MATERIAL PROVIDED —
⁂

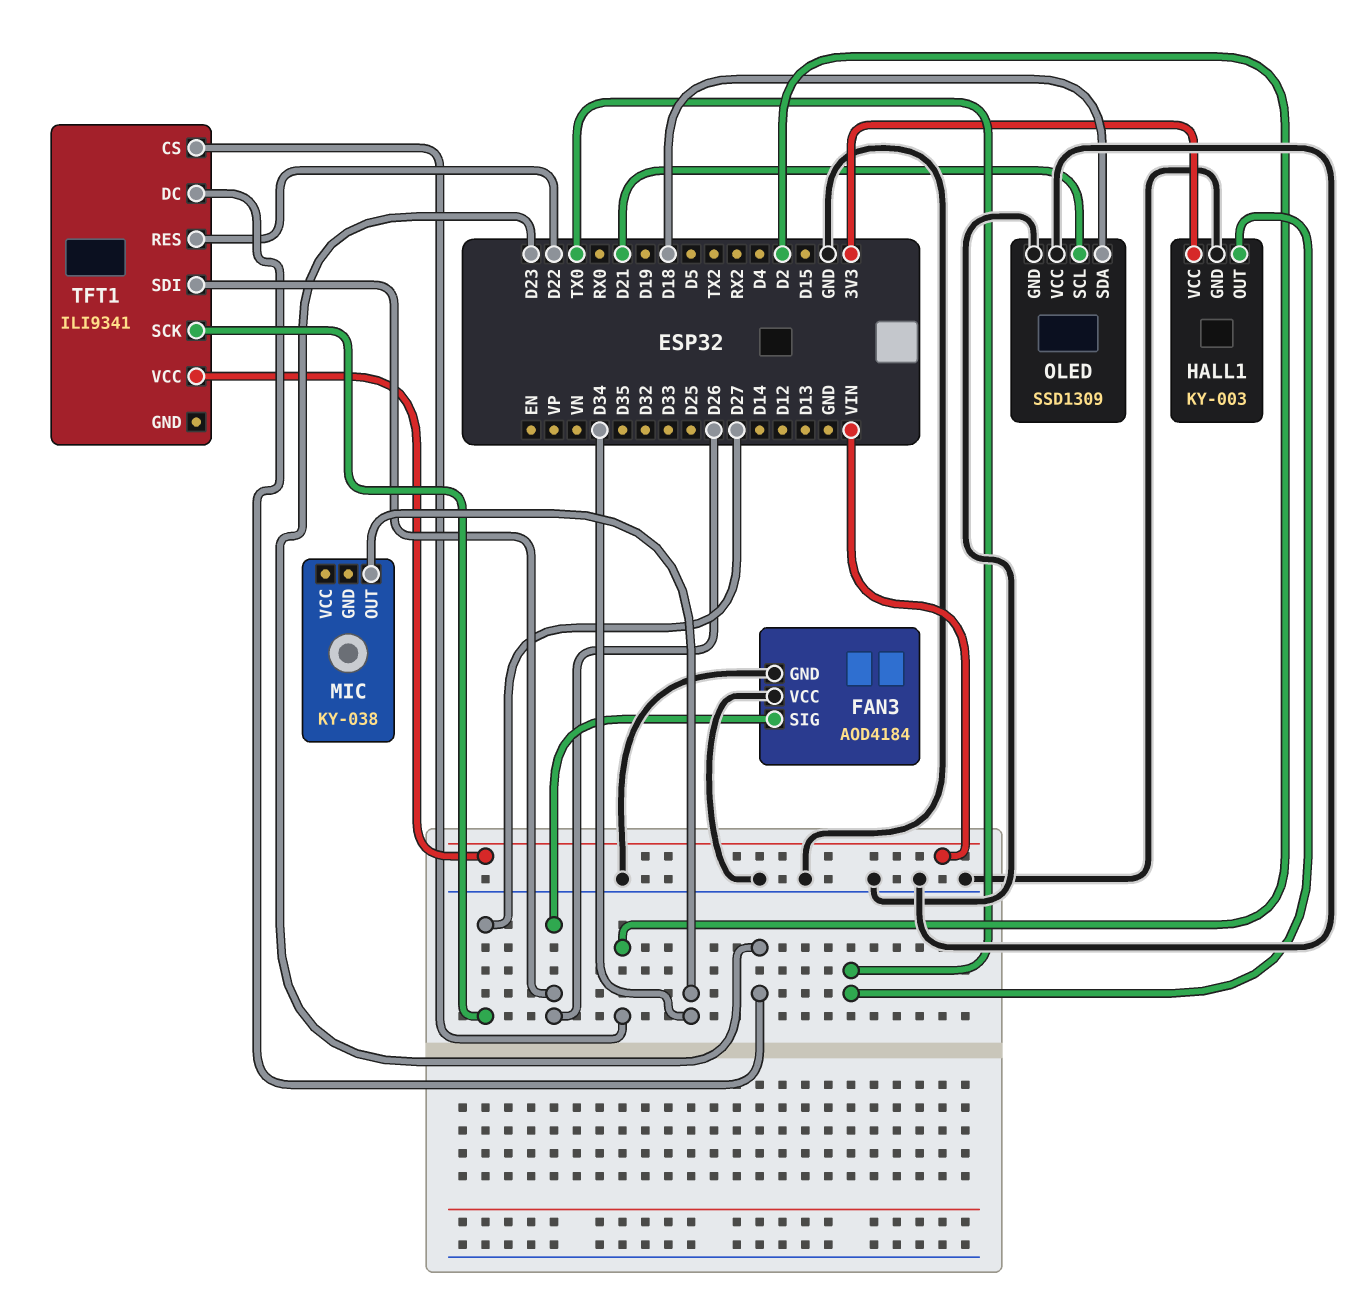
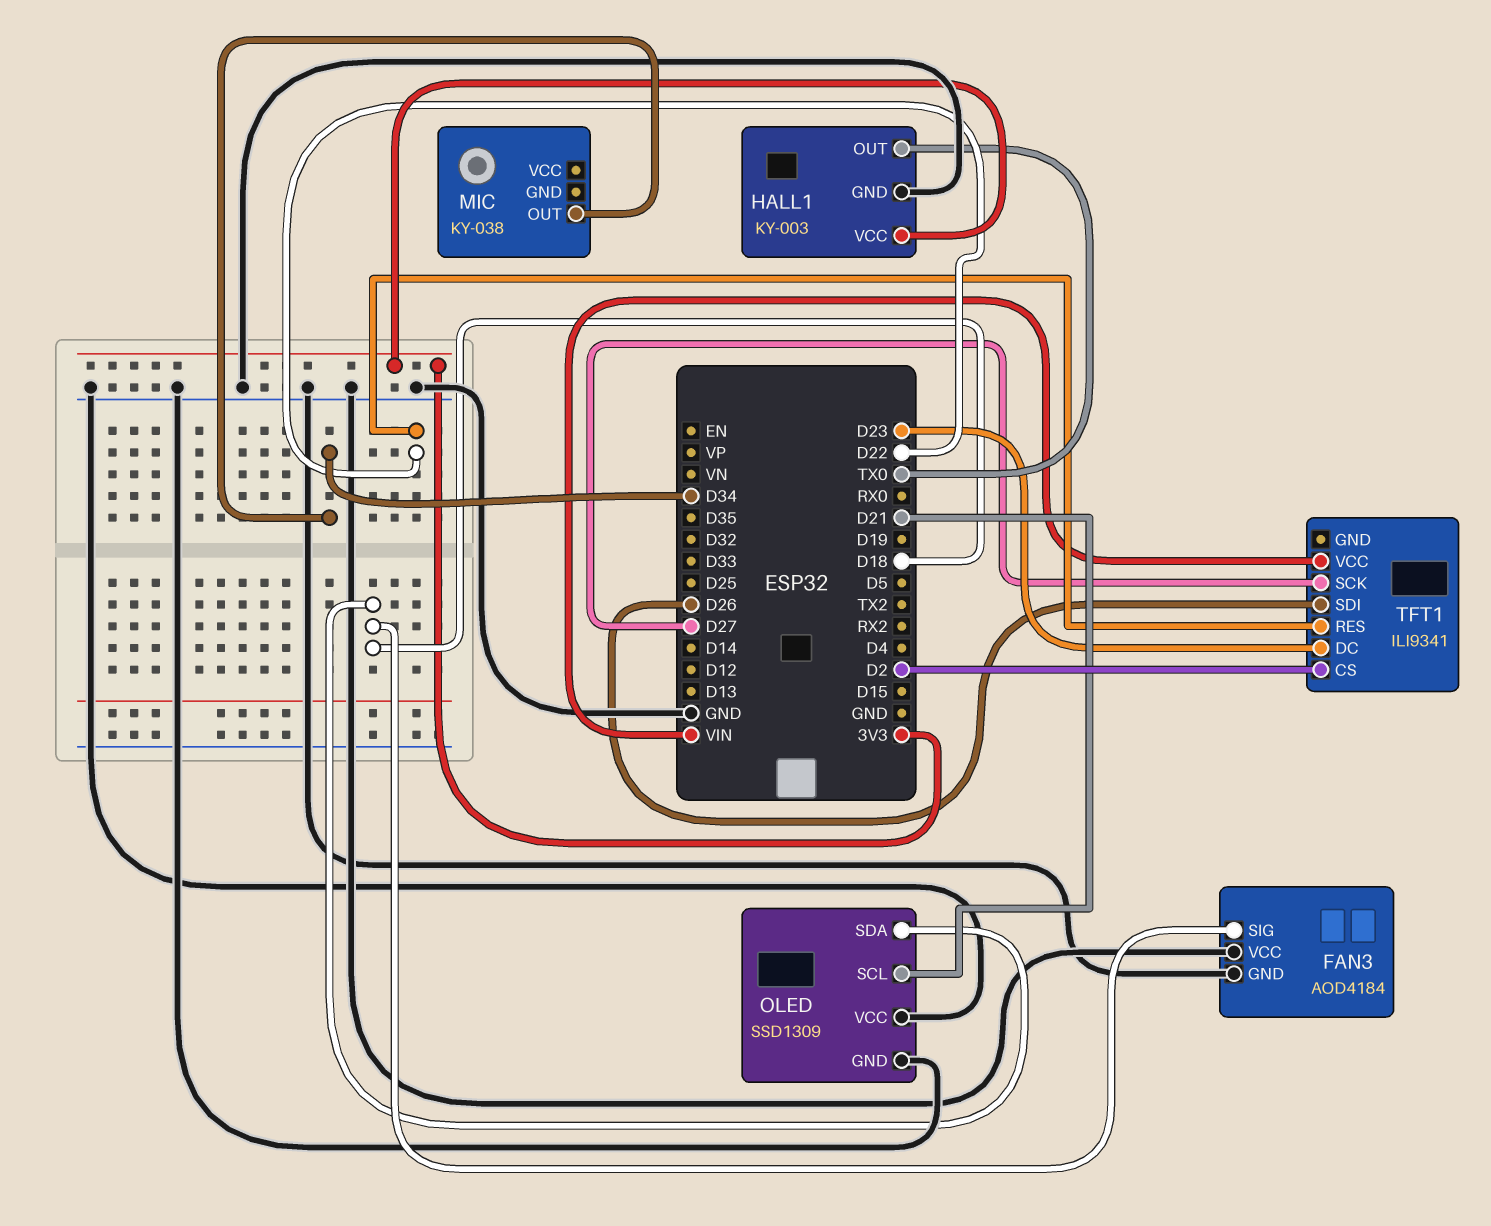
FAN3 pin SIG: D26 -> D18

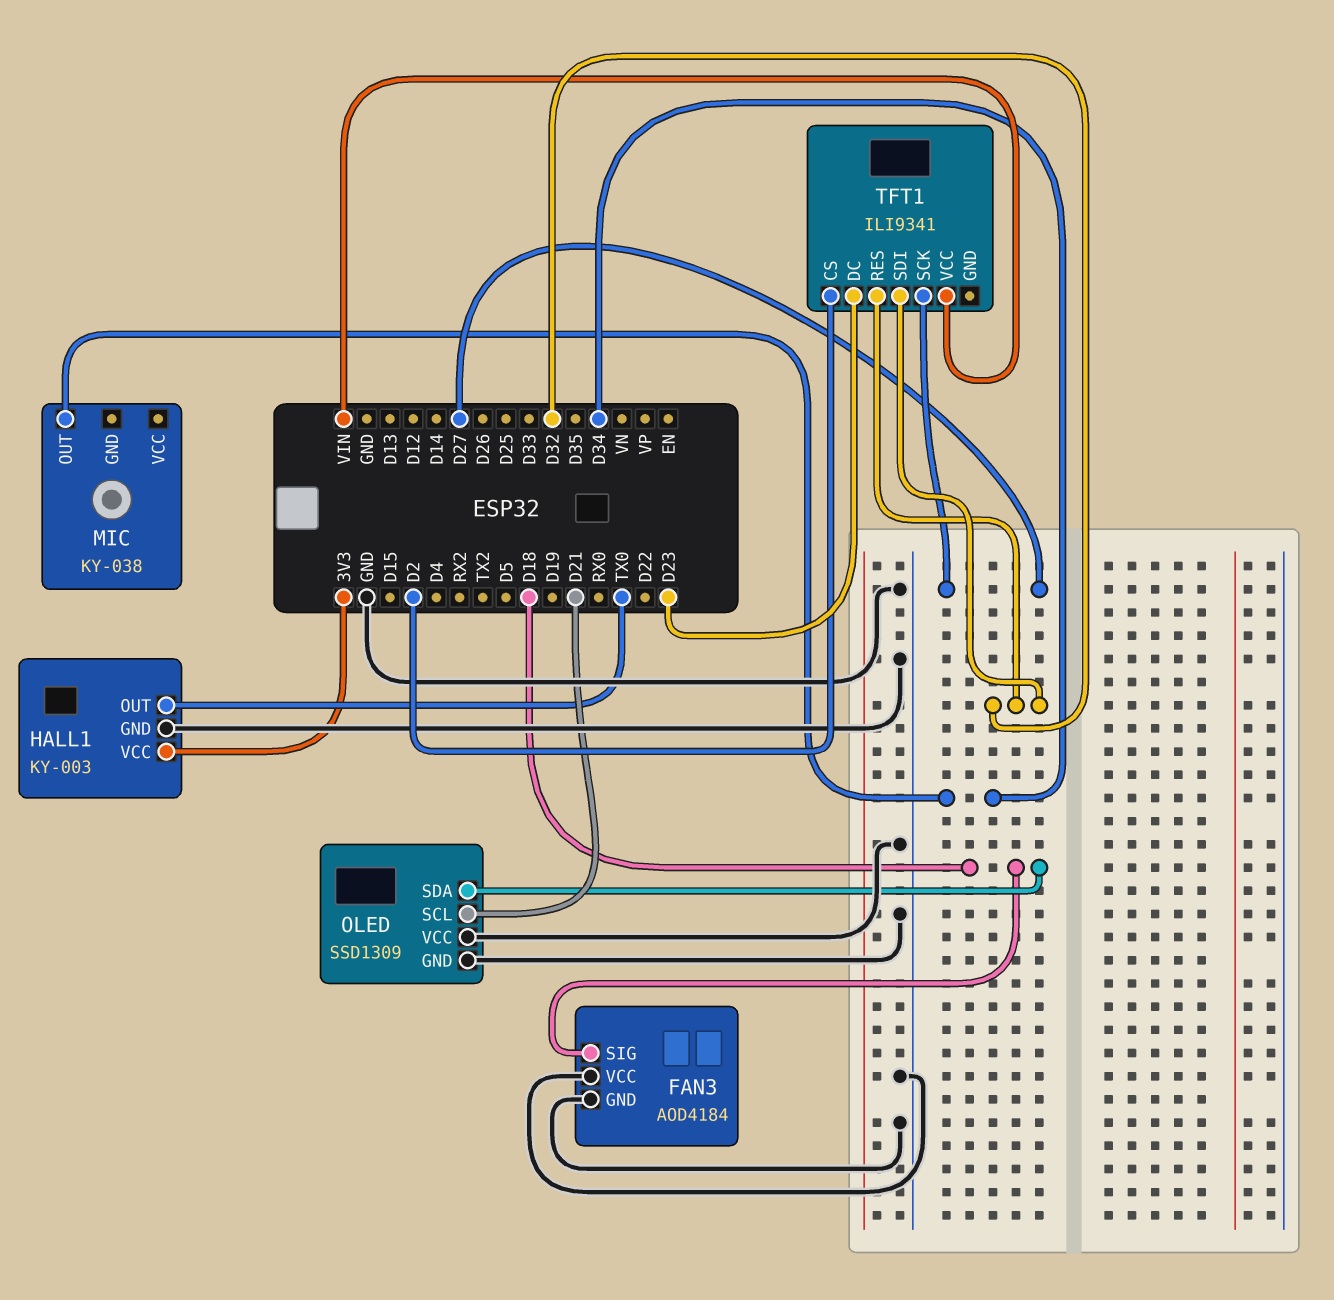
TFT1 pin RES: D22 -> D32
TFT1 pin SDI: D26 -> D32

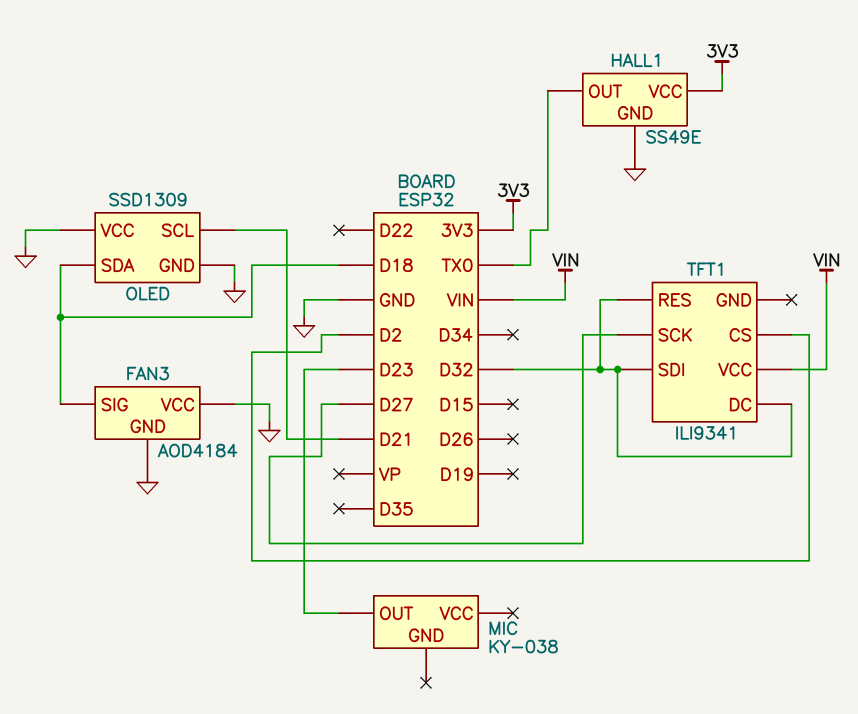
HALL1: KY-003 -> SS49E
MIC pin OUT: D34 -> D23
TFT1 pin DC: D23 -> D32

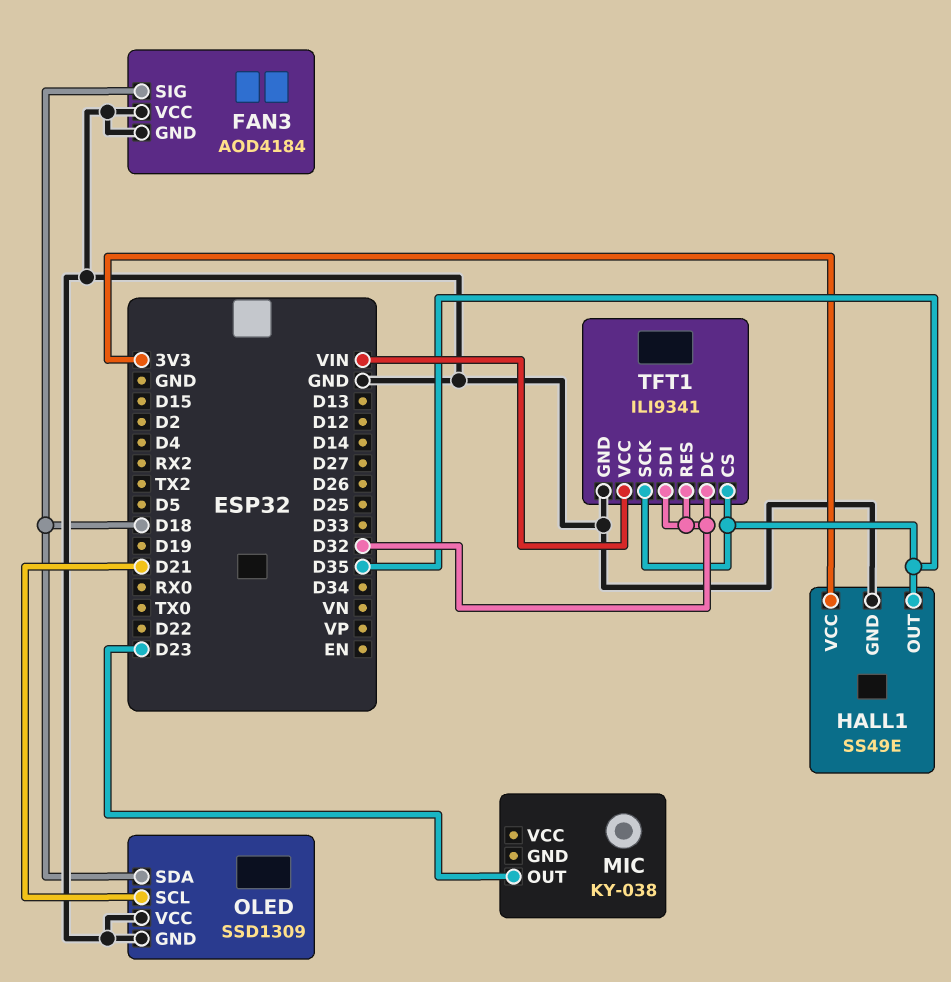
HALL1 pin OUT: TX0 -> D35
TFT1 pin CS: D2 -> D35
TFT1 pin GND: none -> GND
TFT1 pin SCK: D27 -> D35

⁂

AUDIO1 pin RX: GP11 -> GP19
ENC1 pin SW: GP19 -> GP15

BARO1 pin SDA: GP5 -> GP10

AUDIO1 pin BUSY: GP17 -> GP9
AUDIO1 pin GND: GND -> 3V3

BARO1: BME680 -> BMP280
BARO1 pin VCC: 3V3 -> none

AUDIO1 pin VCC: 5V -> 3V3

⁂

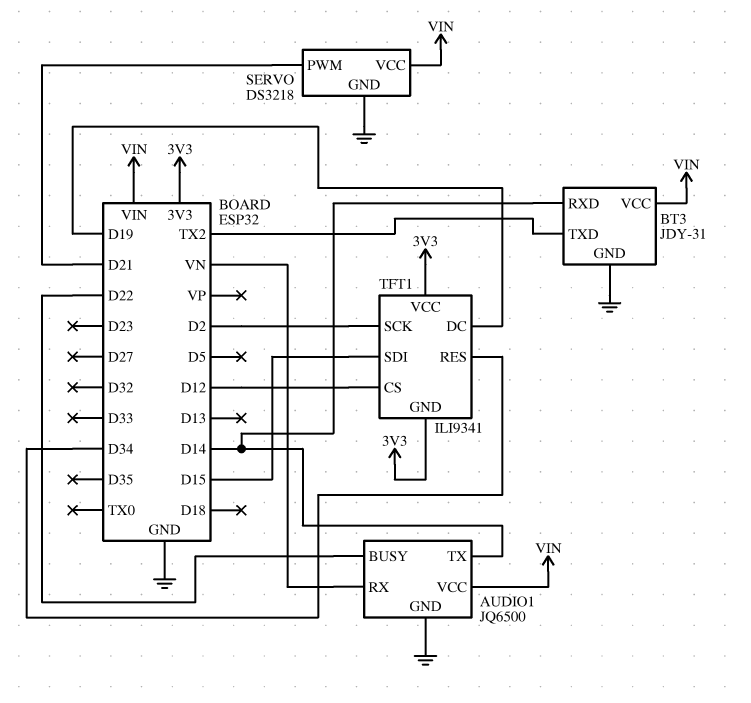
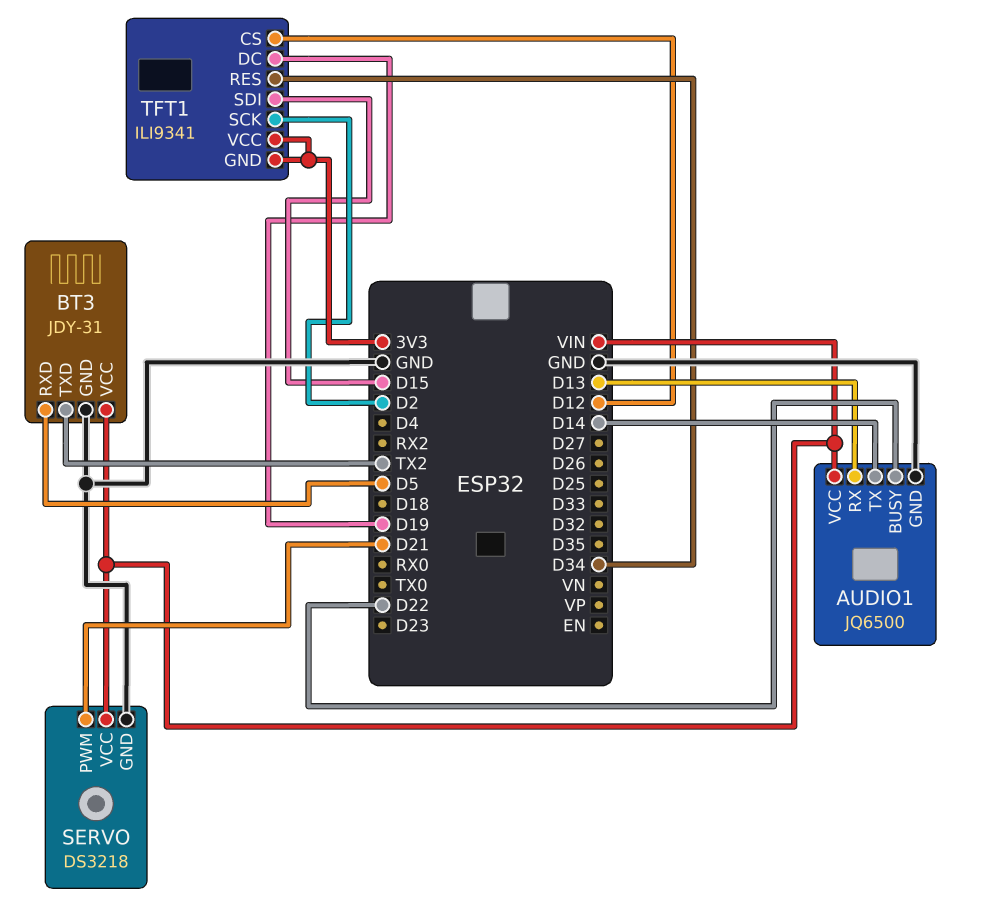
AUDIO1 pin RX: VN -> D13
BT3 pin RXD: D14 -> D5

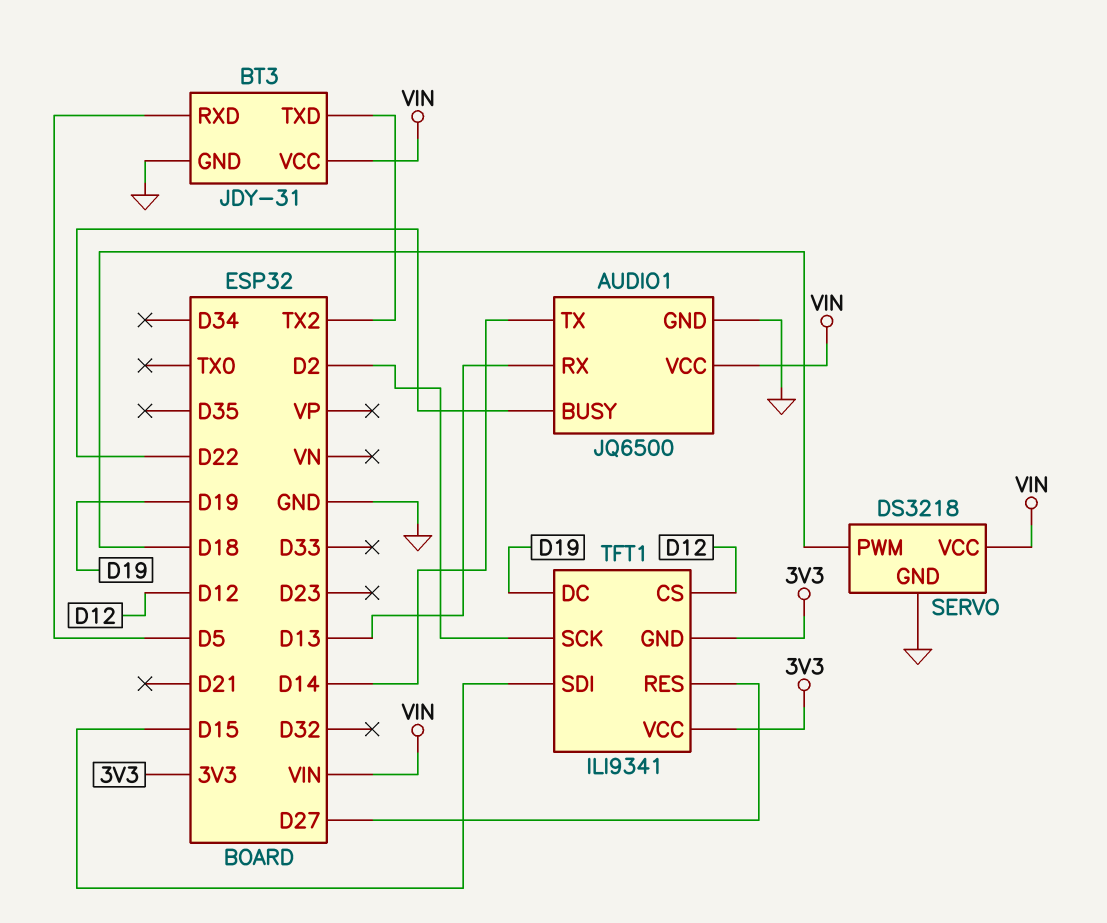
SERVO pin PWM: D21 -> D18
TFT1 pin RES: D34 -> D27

⁂

YOUR TASK — Line count for "none": determine it from the data and answer with the number by itself.

FINAL ANSWER — 2